╭─ EXERCISE INPUT

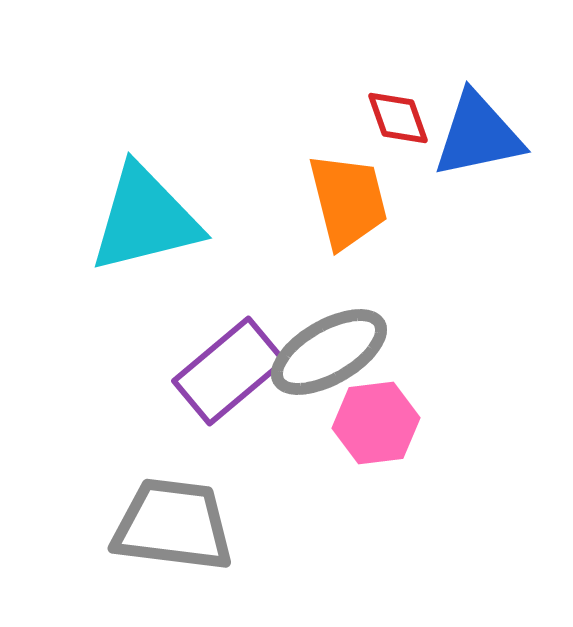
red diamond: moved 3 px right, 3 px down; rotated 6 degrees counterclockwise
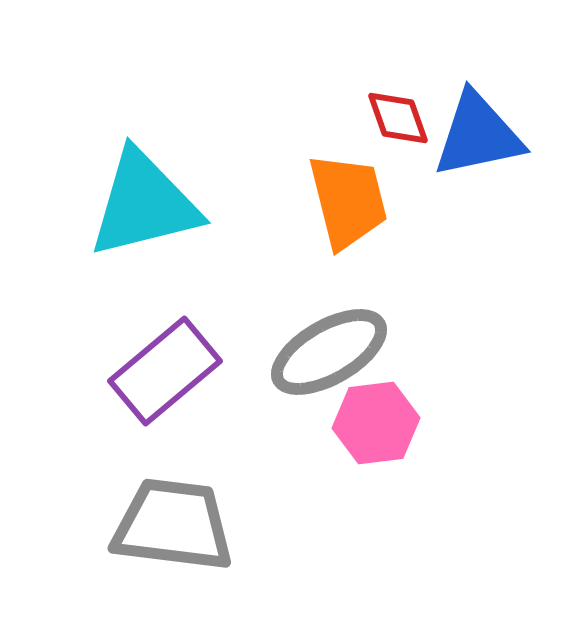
cyan triangle: moved 1 px left, 15 px up
purple rectangle: moved 64 px left
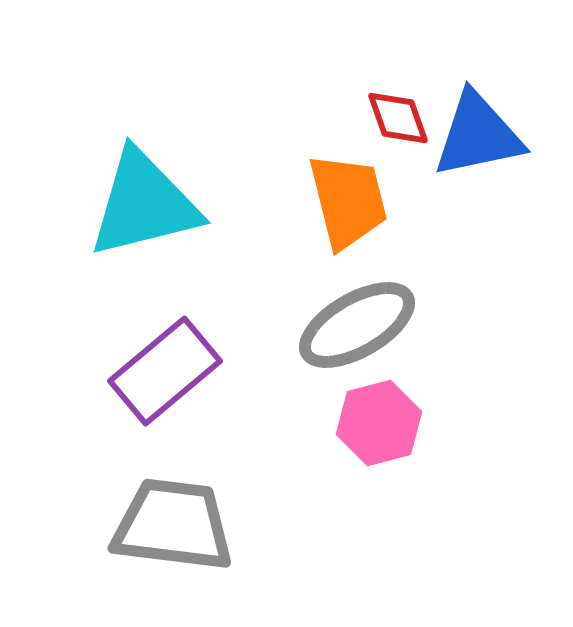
gray ellipse: moved 28 px right, 27 px up
pink hexagon: moved 3 px right; rotated 8 degrees counterclockwise
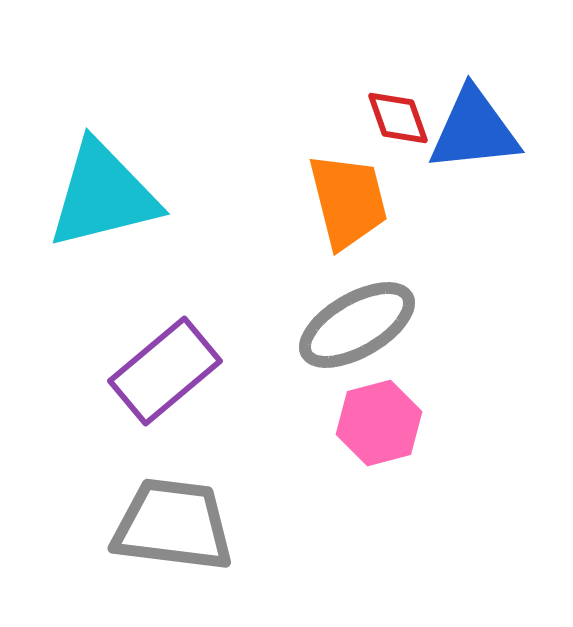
blue triangle: moved 4 px left, 5 px up; rotated 6 degrees clockwise
cyan triangle: moved 41 px left, 9 px up
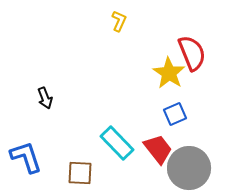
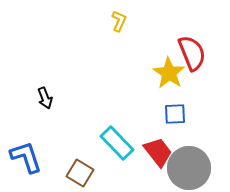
blue square: rotated 20 degrees clockwise
red trapezoid: moved 3 px down
brown square: rotated 28 degrees clockwise
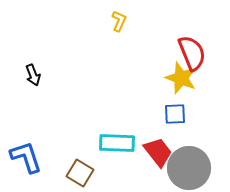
yellow star: moved 12 px right, 5 px down; rotated 12 degrees counterclockwise
black arrow: moved 12 px left, 23 px up
cyan rectangle: rotated 44 degrees counterclockwise
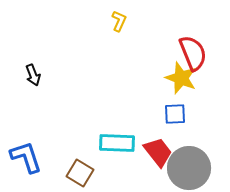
red semicircle: moved 1 px right
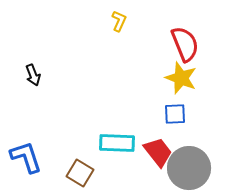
red semicircle: moved 8 px left, 9 px up
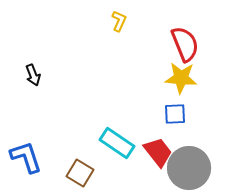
yellow star: rotated 16 degrees counterclockwise
cyan rectangle: rotated 32 degrees clockwise
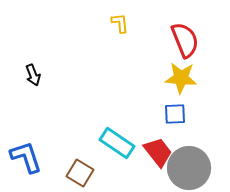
yellow L-shape: moved 1 px right, 2 px down; rotated 30 degrees counterclockwise
red semicircle: moved 4 px up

╰─

Copy all of the rows above word for word, leaving out the pictures.

red diamond: moved 3 px right, 3 px down; rotated 6 degrees counterclockwise
cyan triangle: moved 1 px left, 15 px up
purple rectangle: moved 64 px left
gray ellipse: moved 28 px right, 27 px up
pink hexagon: moved 3 px right; rotated 8 degrees counterclockwise
blue triangle: moved 4 px left, 5 px up; rotated 6 degrees clockwise
cyan triangle: moved 41 px left, 9 px up
blue square: rotated 20 degrees clockwise
red trapezoid: moved 3 px down
brown square: rotated 28 degrees clockwise
yellow star: moved 12 px right, 5 px down; rotated 12 degrees counterclockwise
black arrow: moved 12 px left, 23 px up
cyan rectangle: rotated 44 degrees counterclockwise
red semicircle: moved 1 px right
red semicircle: moved 8 px left, 9 px up
yellow star: rotated 16 degrees counterclockwise
cyan rectangle: rotated 32 degrees clockwise
yellow L-shape: moved 1 px right, 2 px down; rotated 30 degrees counterclockwise
red semicircle: moved 4 px up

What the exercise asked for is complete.